# GOAL OF THE EXERCISE
Set down exactly the lines in the records below that run from the line with "(435, 328) = (269, 396): none -> grey boat" to the line with "camera: 15 degrees right, 25 degrees down", inclusive, and nothing more.

# Stored dataset items
· · · · · · ·

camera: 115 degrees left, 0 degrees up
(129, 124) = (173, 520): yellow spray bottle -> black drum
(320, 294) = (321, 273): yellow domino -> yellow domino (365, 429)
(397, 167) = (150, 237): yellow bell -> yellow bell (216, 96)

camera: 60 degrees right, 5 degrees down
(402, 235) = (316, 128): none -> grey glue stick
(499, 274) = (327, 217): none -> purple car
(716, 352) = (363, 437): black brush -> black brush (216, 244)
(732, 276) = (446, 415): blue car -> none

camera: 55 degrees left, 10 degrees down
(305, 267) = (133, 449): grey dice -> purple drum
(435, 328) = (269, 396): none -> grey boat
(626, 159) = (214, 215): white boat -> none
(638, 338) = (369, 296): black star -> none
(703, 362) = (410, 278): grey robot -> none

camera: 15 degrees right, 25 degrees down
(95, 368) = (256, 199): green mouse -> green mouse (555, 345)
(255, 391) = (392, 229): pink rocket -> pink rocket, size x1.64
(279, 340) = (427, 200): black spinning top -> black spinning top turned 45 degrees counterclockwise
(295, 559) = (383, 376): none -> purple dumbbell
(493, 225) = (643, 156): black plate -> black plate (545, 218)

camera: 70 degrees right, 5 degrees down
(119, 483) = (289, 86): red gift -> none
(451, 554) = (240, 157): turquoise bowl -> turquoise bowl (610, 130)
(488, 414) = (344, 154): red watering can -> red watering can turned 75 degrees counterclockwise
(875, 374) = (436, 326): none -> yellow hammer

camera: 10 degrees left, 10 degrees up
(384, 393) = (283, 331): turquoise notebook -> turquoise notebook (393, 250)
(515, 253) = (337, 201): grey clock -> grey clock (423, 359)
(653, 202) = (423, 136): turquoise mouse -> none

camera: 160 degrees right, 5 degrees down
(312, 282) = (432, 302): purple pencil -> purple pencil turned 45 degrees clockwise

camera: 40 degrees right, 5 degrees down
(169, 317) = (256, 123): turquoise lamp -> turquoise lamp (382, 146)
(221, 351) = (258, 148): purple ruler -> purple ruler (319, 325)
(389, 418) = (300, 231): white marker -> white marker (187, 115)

· · · · · · ·

# ANSWER TO THIS EXERCISE
(435, 328) = (269, 396): none -> grey boat
(626, 159) = (214, 215): white boat -> none
(638, 338) = (369, 296): black star -> none
(703, 362) = (410, 278): grey robot -> none

camera: 15 degrees right, 25 degrees down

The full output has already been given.